What the task asks — In the records that follow, find each line with "turquoise" and pull it out.

───── Material provided ─────

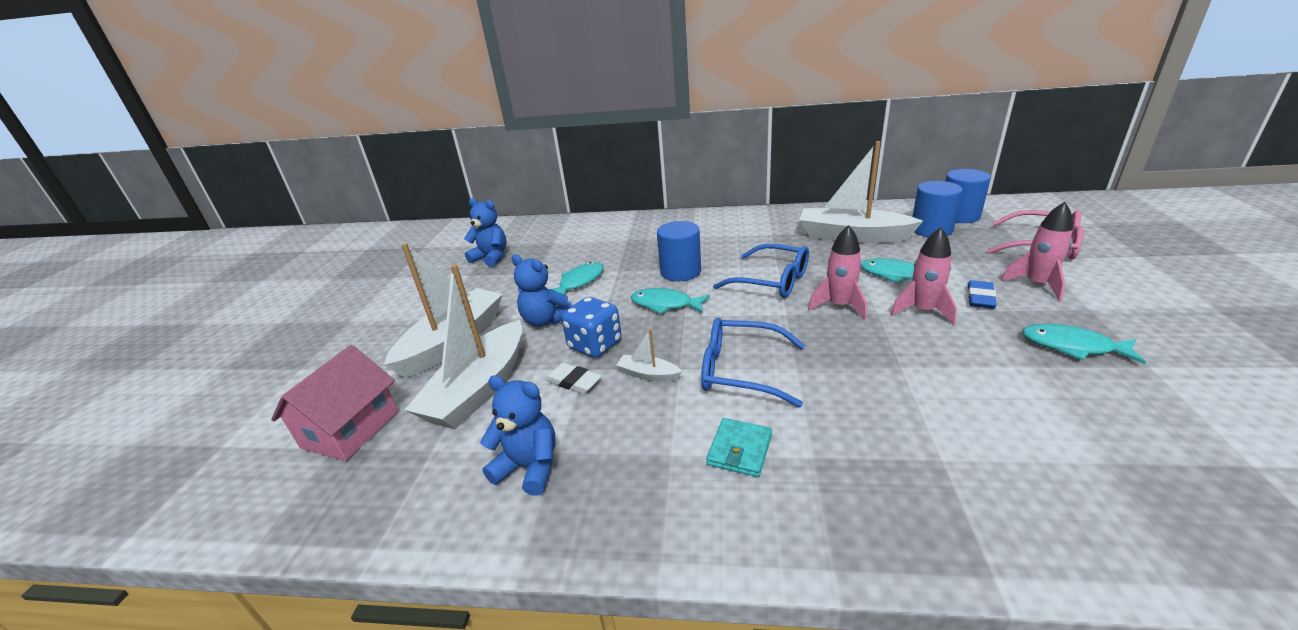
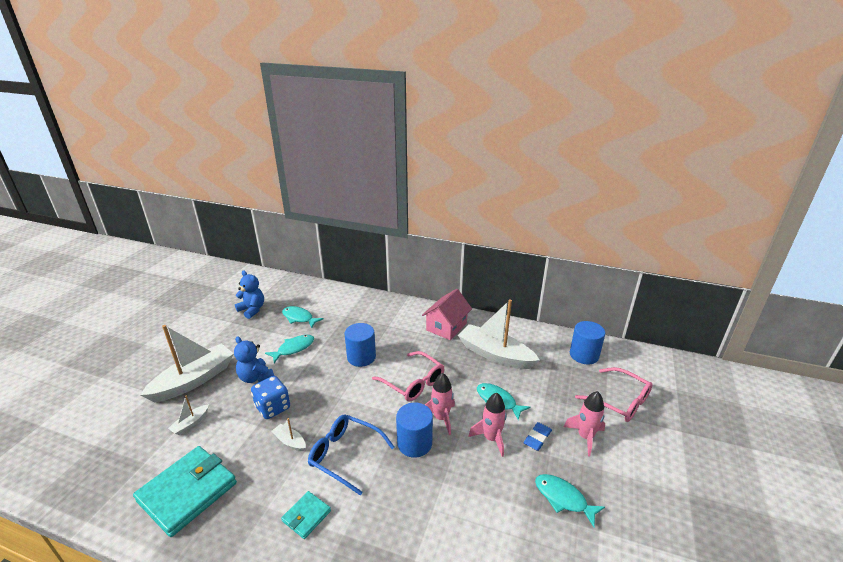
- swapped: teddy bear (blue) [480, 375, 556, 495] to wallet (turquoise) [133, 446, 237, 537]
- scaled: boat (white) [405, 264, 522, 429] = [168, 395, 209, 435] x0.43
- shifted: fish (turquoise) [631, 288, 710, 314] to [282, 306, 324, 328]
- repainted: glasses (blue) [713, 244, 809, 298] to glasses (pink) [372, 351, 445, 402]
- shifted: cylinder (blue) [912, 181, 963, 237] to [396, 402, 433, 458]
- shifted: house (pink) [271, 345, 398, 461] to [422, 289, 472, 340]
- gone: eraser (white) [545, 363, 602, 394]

─────

Exercise output —
- swapped: teddy bear (blue) [480, 375, 556, 495] to wallet (turquoise) [133, 446, 237, 537]
- shifted: fish (turquoise) [631, 288, 710, 314] to [282, 306, 324, 328]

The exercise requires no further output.